━━━━━ Records for the exercise

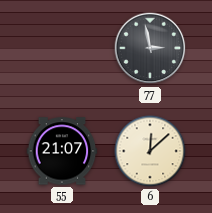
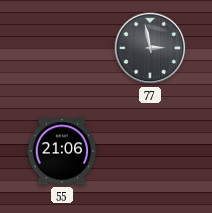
55: 21:07 -> 21:06
6: 12:08 -> none
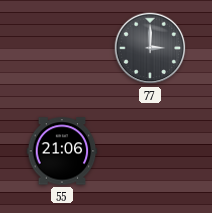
77: 2:58 -> 3:00
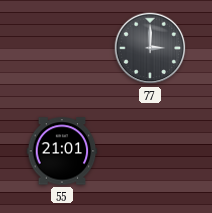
55: 21:06 -> 21:01
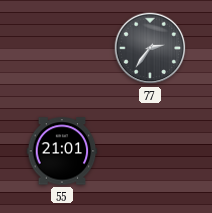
77: 3:00 -> 2:36
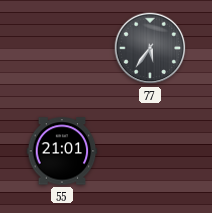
77: 2:36 -> 5:36
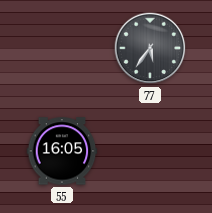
55: 21:01 -> 16:05
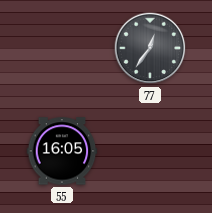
77: 5:36 -> 12:36
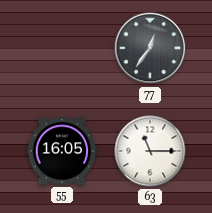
63: none -> 11:15
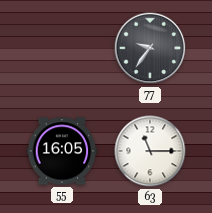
77: 12:36 -> 9:36
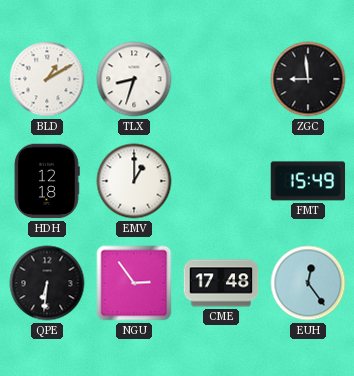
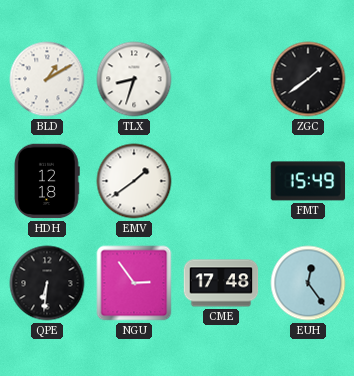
ZGC: 8:59 -> 1:39
EMV: 1:00 -> 1:39
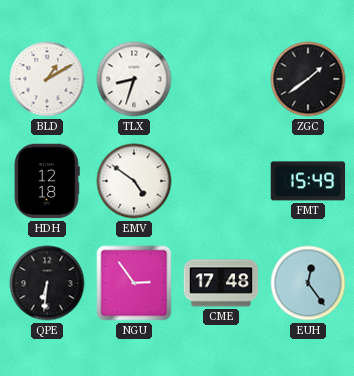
EMV: 1:39 -> 4:51
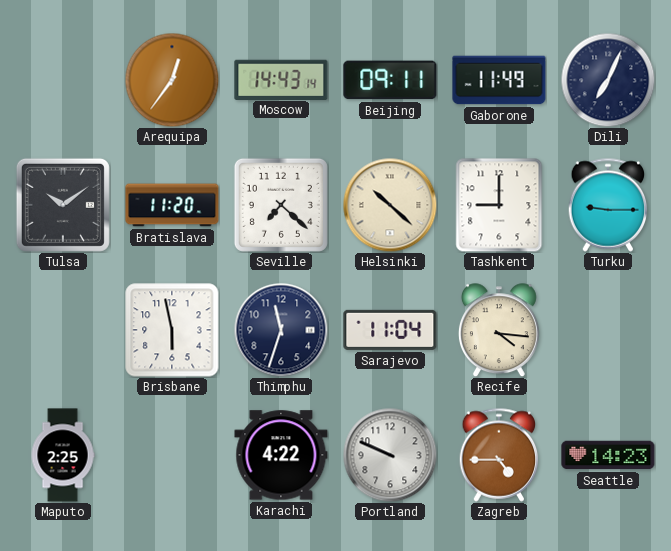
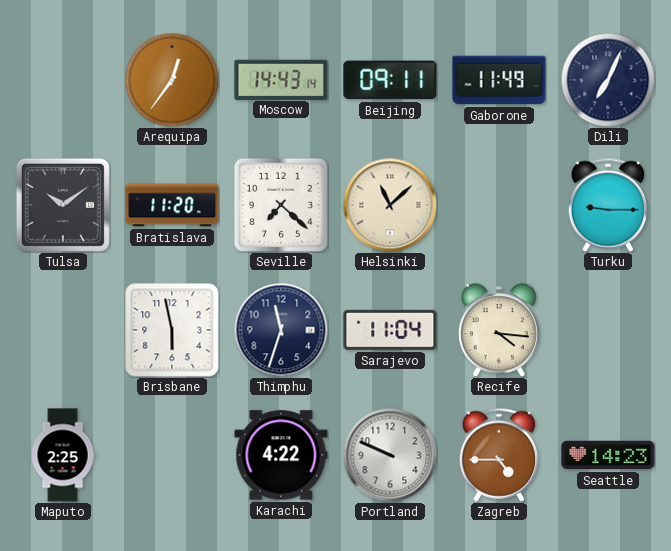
Helsinki: 10:22 -> 11:08
Tashkent: 9:00 -> none
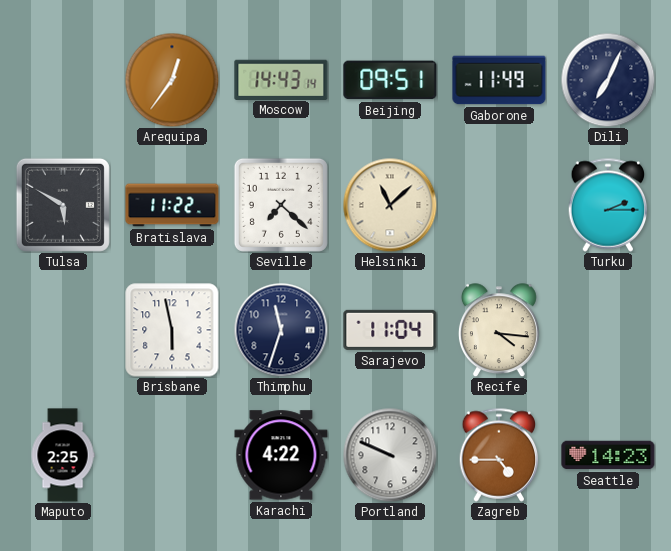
Beijing: 09:11 -> 09:51
Tulsa: 10:09 -> 5:50
Bratislava: 11:20 -> 11:22
Turku: 9:15 -> 2:15
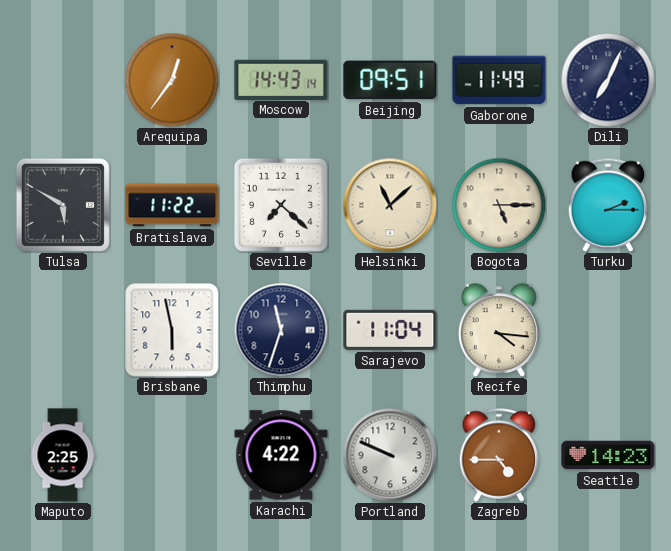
Bogota: none -> 5:15
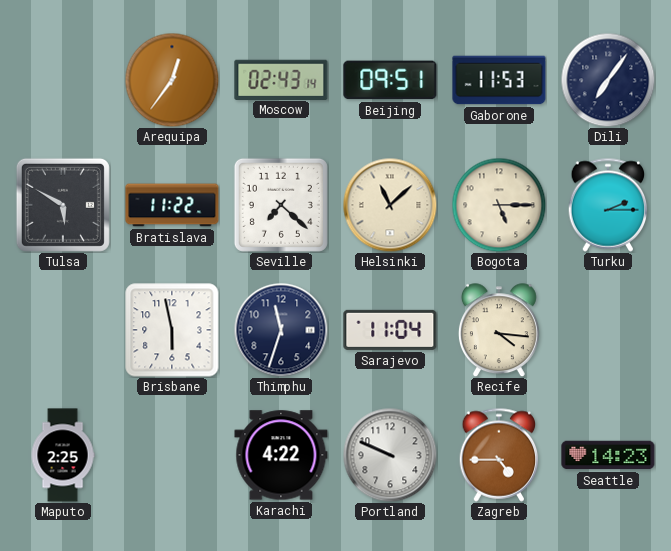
Moscow: 14:43 -> 02:43
Gaborone: 11:49 -> 11:53
Dili: 7:04 -> 7:06
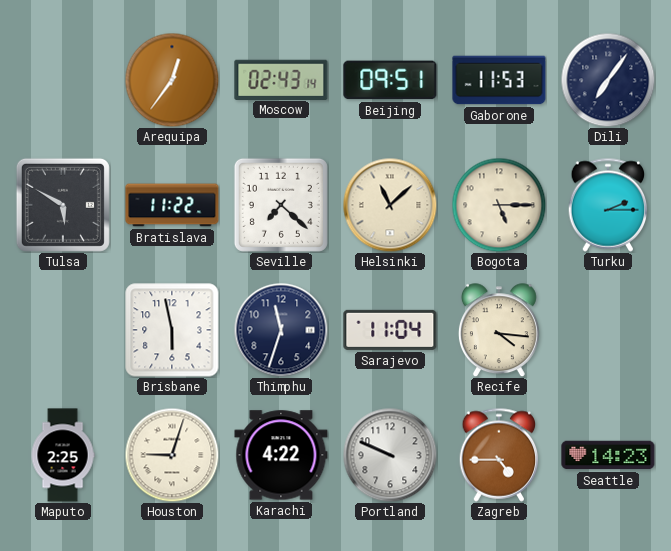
Houston: none -> 9:03
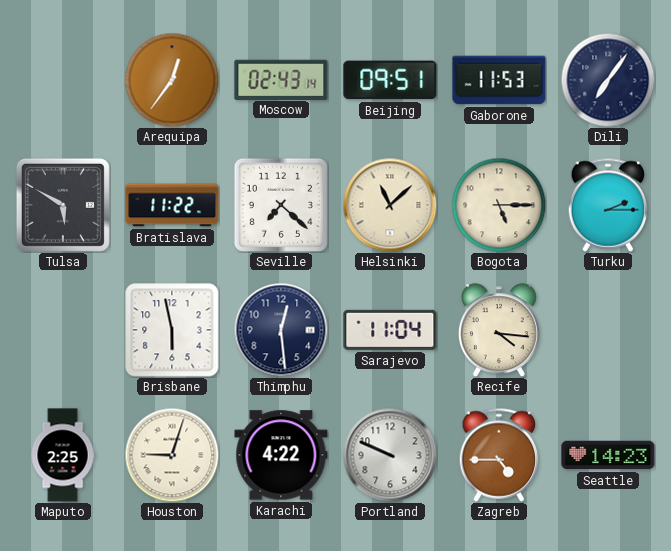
Thimphu: 11:33 -> 12:29
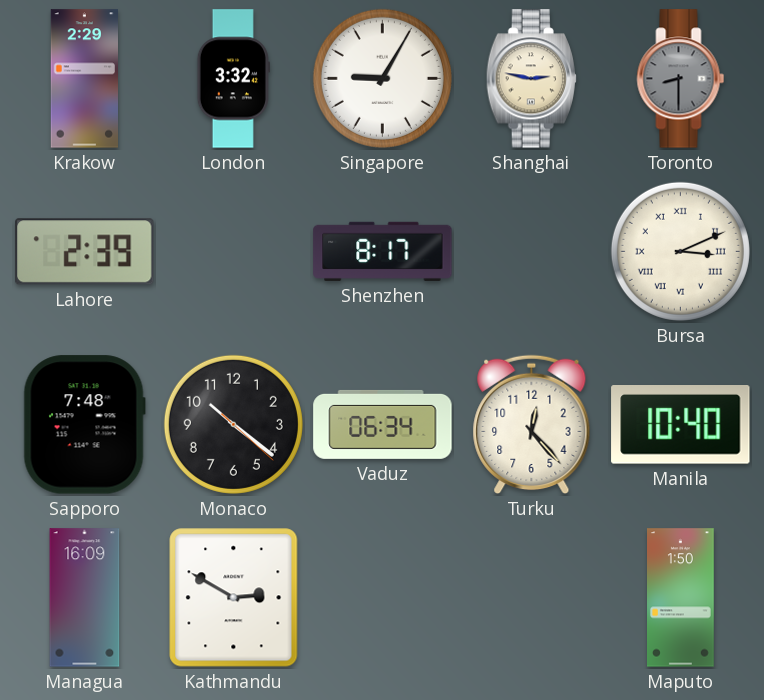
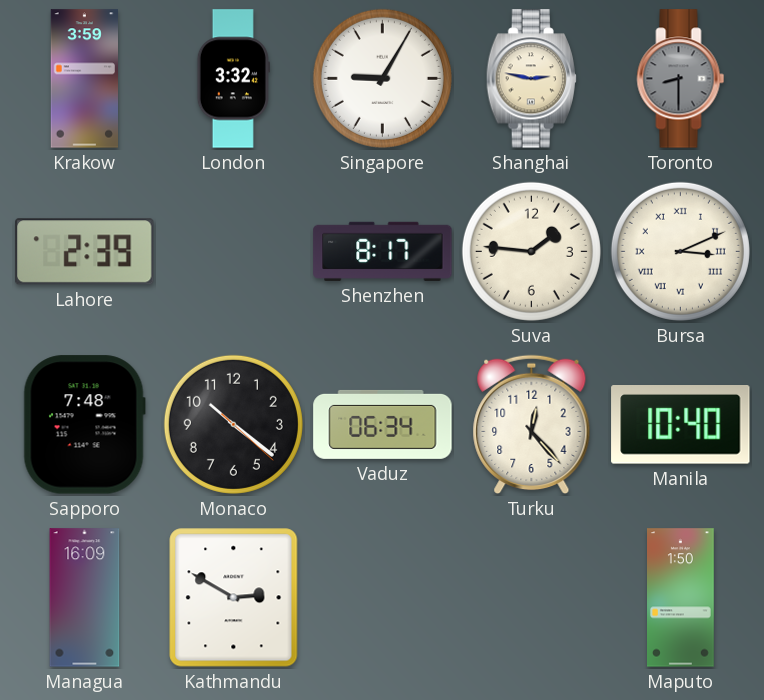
Krakow: 2:29 -> 3:59
Suva: none -> 1:46
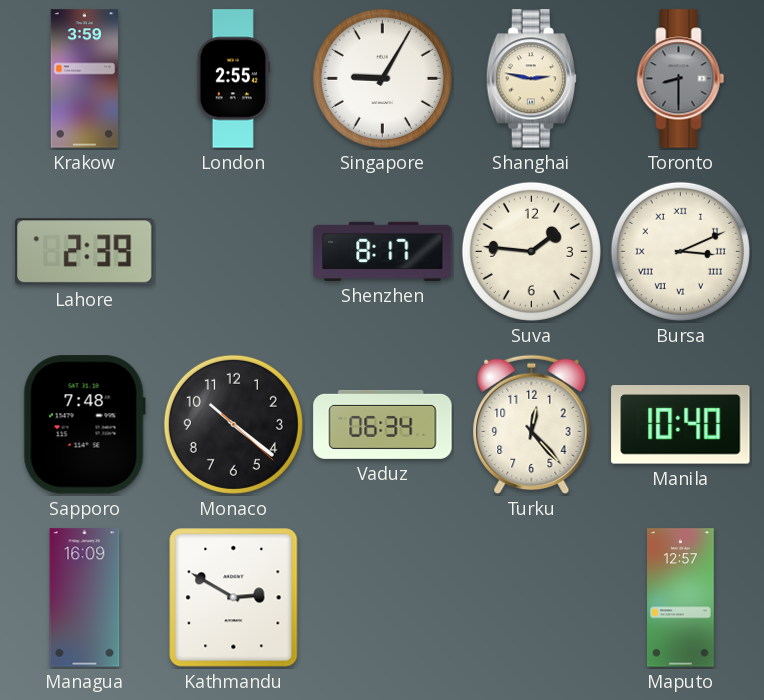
London: 3:32 -> 2:55
Maputo: 1:50 -> 12:57
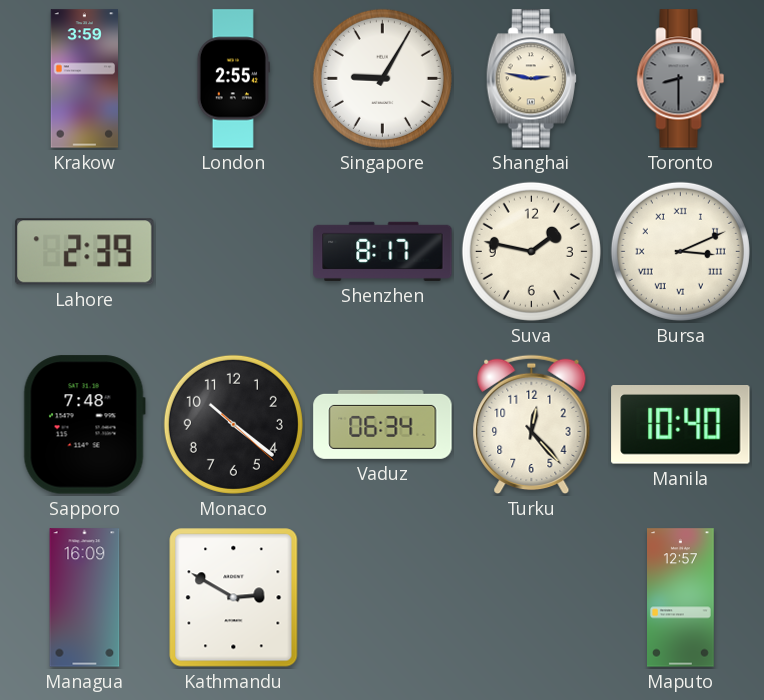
Suva: 1:46 -> 1:47
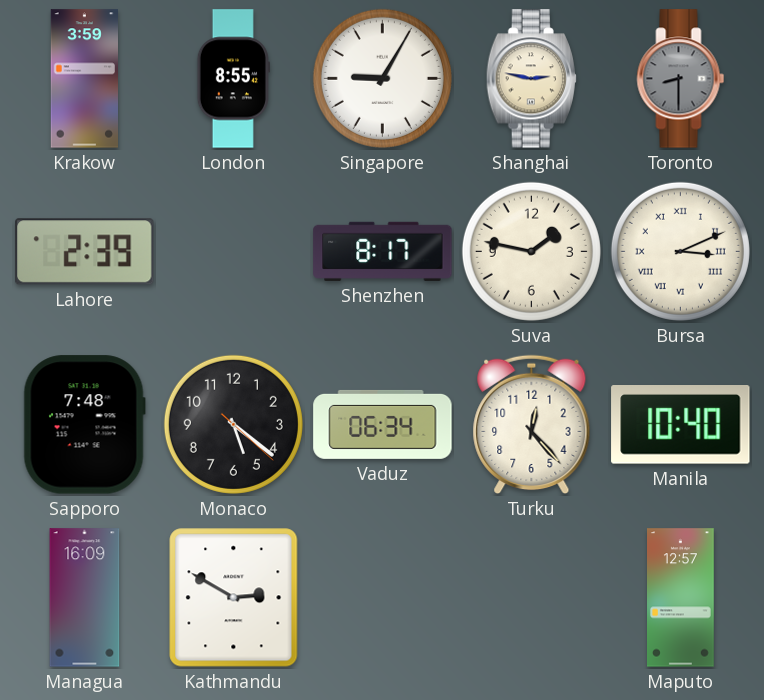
London: 2:55 -> 8:55
Monaco: 10:21 -> 5:21
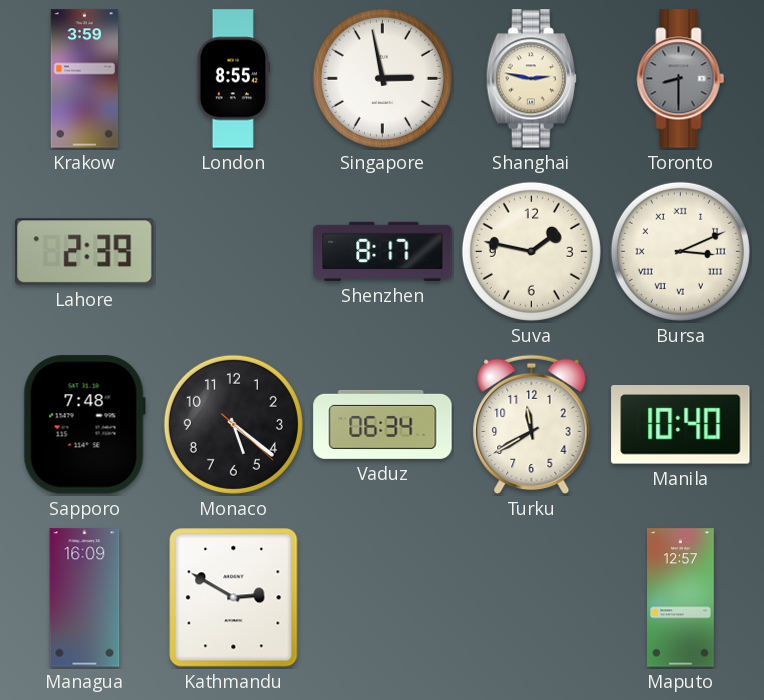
Singapore: 9:05 -> 2:58
Turku: 12:23 -> 11:40
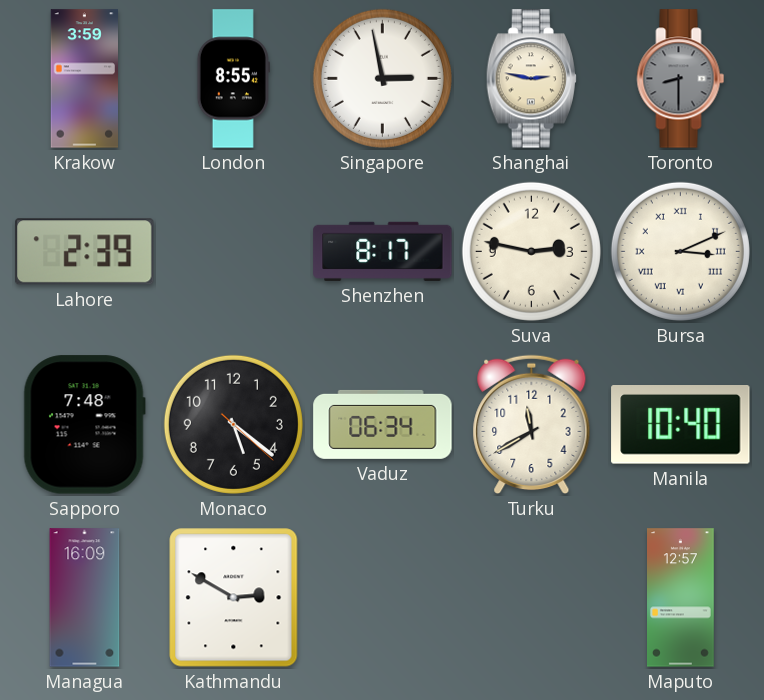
Suva: 1:47 -> 2:47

━━━━━━━━━━

What to produce: Copy every text line of the material above character for character, in its original order, and leave out all the pictures.

Expected output:
55: 21:07 -> 21:06
6: 12:08 -> none
77: 2:58 -> 3:00
55: 21:06 -> 21:01
77: 3:00 -> 2:36
77: 2:36 -> 5:36
55: 21:01 -> 16:05
77: 5:36 -> 12:36
63: none -> 11:15
77: 12:36 -> 9:36
ZGC: 8:59 -> 1:39
EMV: 1:00 -> 1:39
EMV: 1:39 -> 4:51
Helsinki: 10:22 -> 11:08
Tashkent: 9:00 -> none
Beijing: 09:11 -> 09:51
Tulsa: 10:09 -> 5:50
Bratislava: 11:20 -> 11:22
Turku: 9:15 -> 2:15
Bogota: none -> 5:15
Moscow: 14:43 -> 02:43
Gaborone: 11:49 -> 11:53
Dili: 7:04 -> 7:06
Houston: none -> 9:03
Thimphu: 11:33 -> 12:29
Krakow: 2:29 -> 3:59
Suva: none -> 1:46
London: 3:32 -> 2:55
Maputo: 1:50 -> 12:57
Suva: 1:46 -> 1:47
London: 2:55 -> 8:55
Monaco: 10:21 -> 5:21
Singapore: 9:05 -> 2:58
Turku: 12:23 -> 11:40
Suva: 1:47 -> 2:47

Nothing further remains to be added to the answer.